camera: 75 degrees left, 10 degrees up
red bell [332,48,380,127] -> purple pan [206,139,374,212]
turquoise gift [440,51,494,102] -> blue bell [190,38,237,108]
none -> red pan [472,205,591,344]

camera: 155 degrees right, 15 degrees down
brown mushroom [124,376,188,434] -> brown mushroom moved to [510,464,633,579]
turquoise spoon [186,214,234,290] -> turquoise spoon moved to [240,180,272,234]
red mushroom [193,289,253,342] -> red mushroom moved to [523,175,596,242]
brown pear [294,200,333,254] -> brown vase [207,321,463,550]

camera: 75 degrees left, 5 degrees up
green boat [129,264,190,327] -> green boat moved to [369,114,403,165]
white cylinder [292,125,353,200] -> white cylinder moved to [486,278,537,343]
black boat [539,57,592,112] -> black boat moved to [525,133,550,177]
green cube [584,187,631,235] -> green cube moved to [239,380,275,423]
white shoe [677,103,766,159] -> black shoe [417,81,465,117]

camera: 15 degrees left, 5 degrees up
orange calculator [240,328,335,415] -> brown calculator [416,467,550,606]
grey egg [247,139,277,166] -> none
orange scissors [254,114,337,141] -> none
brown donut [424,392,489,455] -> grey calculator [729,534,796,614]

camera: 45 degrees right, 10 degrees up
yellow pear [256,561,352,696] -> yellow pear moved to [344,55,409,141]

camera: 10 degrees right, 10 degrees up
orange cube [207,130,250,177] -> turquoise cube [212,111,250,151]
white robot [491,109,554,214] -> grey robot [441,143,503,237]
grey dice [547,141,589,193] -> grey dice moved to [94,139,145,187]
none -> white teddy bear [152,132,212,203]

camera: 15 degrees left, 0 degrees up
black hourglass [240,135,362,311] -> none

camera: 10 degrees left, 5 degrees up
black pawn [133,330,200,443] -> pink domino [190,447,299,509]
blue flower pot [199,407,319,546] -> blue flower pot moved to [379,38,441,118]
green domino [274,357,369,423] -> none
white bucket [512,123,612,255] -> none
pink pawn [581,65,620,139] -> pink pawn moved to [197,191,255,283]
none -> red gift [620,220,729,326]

REQUIREMENT: Figure out the number of lines above in which the string "orange" appears. Only the number should be given.

SOLUTION: 3